About this task
All lines in the data bearing the string "purple" should be identified and copied.

Excerpted data
======

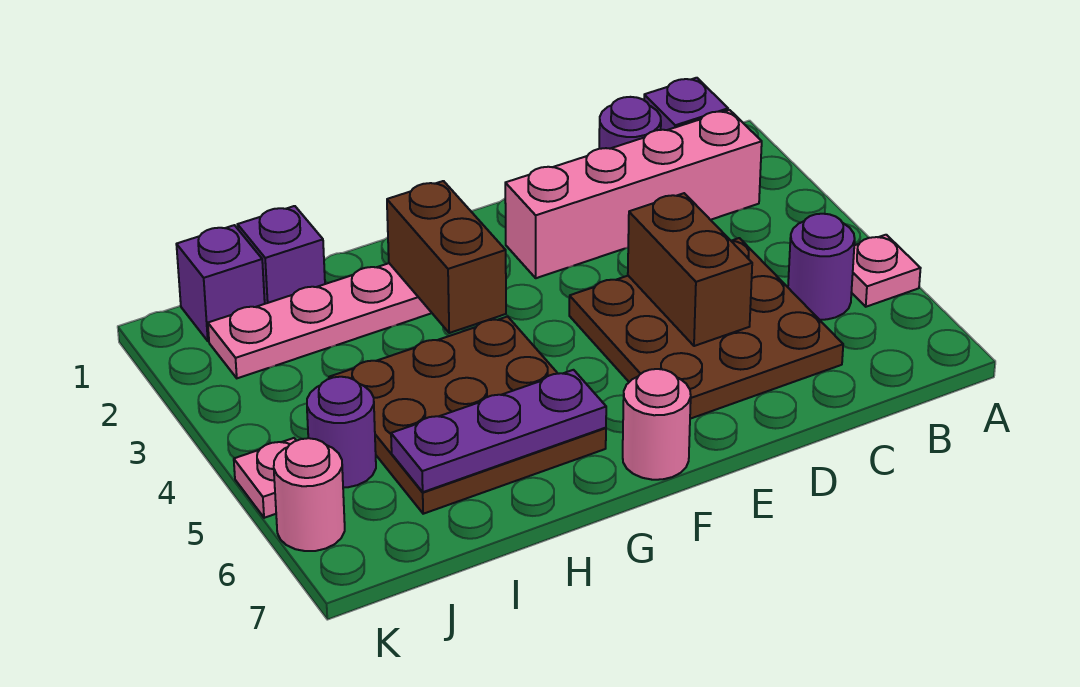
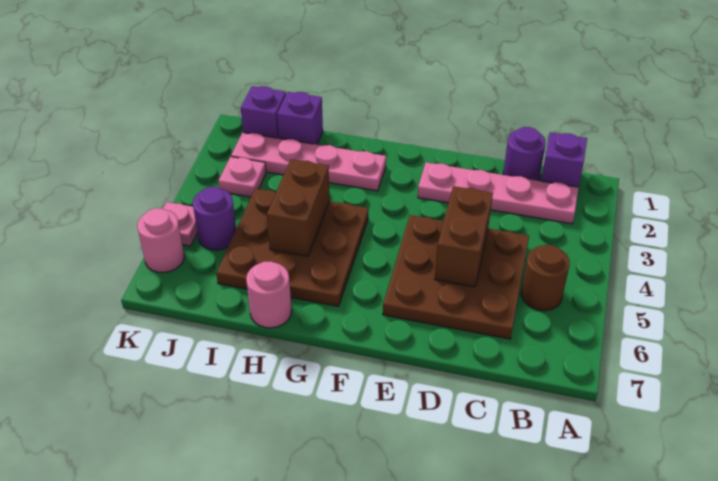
pink plate A5 level 1 -> pink plate J3 level 1
pink brick B2:E2 level 1 -> pink plate B2:E2 level 1
purple round brick B5 level 1 -> brown round brick B5 level 1
pink round brick F7 level 1 -> pink round brick H7 level 1
brown brick G2:G3 level 2 -> brown brick H4:H5 level 2
purple plate G6:I6 level 2 -> none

======

Answer section
purple round brick B5 level 1 -> brown round brick B5 level 1
purple plate G6:I6 level 2 -> none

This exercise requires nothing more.